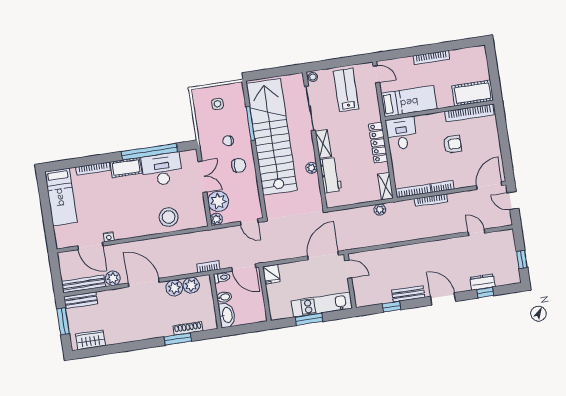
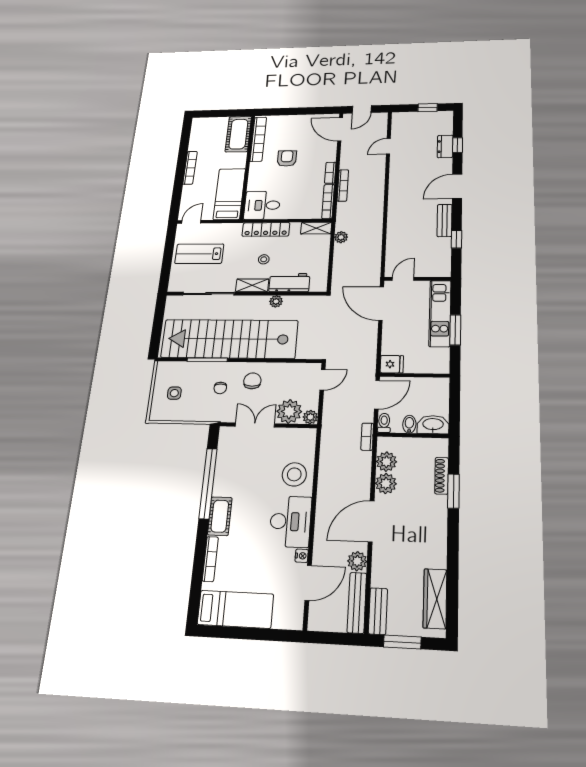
stool: (313, 77) -> (264, 259), moved
desk: (162, 169) -> (290, 522), moved, turned 180
wardrobe: (90, 340) -> (435, 599), width x1.50

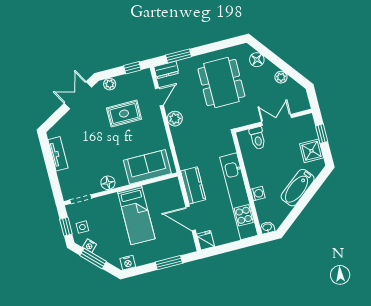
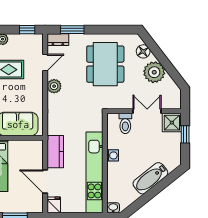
plant: (281, 77) -> (154, 72), width x1.88, depth x1.88
shower: (312, 151) -> (172, 123), moved
washing machine: (258, 194) -> (113, 155), moved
+---+
Wherever the word "width" occurs in the data, copy that whole line.

wardrobe: (90, 340) -> (435, 599), width x1.50
plant: (281, 77) -> (154, 72), width x1.88, depth x1.88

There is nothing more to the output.